Would you please return the lines of the material that contain the word "pink"?

:: SUPPLIED MATERIAL ::
□ □ □
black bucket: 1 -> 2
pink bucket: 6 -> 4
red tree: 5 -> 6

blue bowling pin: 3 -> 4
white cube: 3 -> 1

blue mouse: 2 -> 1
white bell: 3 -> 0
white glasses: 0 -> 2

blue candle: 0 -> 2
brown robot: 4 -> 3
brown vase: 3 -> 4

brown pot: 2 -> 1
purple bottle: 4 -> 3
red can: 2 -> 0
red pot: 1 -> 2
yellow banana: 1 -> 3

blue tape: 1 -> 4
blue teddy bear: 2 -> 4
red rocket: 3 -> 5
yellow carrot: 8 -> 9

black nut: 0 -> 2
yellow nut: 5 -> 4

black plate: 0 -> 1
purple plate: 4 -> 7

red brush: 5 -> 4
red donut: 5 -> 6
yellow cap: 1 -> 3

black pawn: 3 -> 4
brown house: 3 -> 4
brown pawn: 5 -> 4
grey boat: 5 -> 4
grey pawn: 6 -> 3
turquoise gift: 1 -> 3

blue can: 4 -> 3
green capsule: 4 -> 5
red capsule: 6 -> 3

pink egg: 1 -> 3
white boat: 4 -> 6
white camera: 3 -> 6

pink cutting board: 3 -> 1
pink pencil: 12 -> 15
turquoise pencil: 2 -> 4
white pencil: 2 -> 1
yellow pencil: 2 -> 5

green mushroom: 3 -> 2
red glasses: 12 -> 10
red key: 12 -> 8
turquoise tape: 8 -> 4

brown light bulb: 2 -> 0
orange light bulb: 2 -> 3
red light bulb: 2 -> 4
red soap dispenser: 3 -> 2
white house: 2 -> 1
□ □ □
:: ANSWER TO THE PROBLEM ::
pink bucket: 6 -> 4
pink egg: 1 -> 3
pink cutting board: 3 -> 1
pink pencil: 12 -> 15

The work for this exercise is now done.